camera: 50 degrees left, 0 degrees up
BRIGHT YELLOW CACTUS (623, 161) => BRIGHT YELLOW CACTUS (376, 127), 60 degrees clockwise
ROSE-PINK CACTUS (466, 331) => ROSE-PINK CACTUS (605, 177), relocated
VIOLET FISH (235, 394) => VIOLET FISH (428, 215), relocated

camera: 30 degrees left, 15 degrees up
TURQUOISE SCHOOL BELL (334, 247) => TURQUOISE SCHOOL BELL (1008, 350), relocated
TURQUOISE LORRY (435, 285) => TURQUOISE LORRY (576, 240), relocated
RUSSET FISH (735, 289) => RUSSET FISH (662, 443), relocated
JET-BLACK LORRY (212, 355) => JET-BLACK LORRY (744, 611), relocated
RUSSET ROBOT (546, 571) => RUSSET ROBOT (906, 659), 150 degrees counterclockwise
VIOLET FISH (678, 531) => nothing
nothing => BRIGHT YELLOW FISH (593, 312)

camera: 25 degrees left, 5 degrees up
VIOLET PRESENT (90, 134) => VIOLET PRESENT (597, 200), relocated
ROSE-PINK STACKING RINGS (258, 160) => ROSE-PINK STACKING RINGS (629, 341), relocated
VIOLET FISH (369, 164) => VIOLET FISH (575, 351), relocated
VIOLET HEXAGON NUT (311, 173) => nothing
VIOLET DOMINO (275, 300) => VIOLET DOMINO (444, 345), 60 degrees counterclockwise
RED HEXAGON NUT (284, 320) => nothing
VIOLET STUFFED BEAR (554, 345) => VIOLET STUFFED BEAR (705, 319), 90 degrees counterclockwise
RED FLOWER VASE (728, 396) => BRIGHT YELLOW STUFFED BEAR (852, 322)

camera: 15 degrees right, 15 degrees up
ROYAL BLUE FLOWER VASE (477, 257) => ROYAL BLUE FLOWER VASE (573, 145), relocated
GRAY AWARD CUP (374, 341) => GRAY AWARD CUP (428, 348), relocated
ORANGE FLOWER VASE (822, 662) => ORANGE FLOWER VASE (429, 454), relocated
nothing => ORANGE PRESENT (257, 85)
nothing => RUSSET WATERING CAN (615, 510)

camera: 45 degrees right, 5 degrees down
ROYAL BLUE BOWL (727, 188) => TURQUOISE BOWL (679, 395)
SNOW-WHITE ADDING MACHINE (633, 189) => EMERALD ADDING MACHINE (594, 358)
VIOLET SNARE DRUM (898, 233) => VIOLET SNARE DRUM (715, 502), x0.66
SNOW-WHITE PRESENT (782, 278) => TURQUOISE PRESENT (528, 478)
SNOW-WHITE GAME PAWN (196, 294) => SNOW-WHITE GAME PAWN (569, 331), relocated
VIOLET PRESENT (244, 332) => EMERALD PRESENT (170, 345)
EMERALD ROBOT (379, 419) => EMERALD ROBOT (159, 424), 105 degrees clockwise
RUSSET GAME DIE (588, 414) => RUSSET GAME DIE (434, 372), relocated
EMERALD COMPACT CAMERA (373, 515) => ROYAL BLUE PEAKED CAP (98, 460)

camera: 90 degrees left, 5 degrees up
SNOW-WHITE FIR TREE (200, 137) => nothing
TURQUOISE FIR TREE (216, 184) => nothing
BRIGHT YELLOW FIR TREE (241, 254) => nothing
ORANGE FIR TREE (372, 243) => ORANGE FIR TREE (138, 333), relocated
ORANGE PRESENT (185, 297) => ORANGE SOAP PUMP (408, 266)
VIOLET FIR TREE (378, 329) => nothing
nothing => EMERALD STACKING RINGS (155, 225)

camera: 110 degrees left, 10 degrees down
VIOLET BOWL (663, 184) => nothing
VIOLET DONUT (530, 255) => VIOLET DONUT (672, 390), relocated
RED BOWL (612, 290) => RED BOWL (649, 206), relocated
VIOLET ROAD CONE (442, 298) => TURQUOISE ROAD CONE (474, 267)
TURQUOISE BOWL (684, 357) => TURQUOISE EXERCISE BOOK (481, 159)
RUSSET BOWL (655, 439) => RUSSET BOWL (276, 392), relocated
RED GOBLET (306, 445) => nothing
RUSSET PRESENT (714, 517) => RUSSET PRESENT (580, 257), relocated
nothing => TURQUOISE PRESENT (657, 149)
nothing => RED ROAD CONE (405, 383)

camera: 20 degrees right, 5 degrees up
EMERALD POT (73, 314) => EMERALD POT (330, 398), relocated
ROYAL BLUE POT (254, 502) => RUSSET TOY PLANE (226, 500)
───
*Your assignment:* Would you retype exactly the lines above, from the line with "ORANGE FLOWER VASE (822, 662)" to the line with "VIOLET SNARE DRUM (898, 233)", with both end lines kept and nothing more?

*Expected answer:*
ORANGE FLOWER VASE (822, 662) => ORANGE FLOWER VASE (429, 454), relocated
nothing => ORANGE PRESENT (257, 85)
nothing => RUSSET WATERING CAN (615, 510)

camera: 45 degrees right, 5 degrees down
ROYAL BLUE BOWL (727, 188) => TURQUOISE BOWL (679, 395)
SNOW-WHITE ADDING MACHINE (633, 189) => EMERALD ADDING MACHINE (594, 358)
VIOLET SNARE DRUM (898, 233) => VIOLET SNARE DRUM (715, 502), x0.66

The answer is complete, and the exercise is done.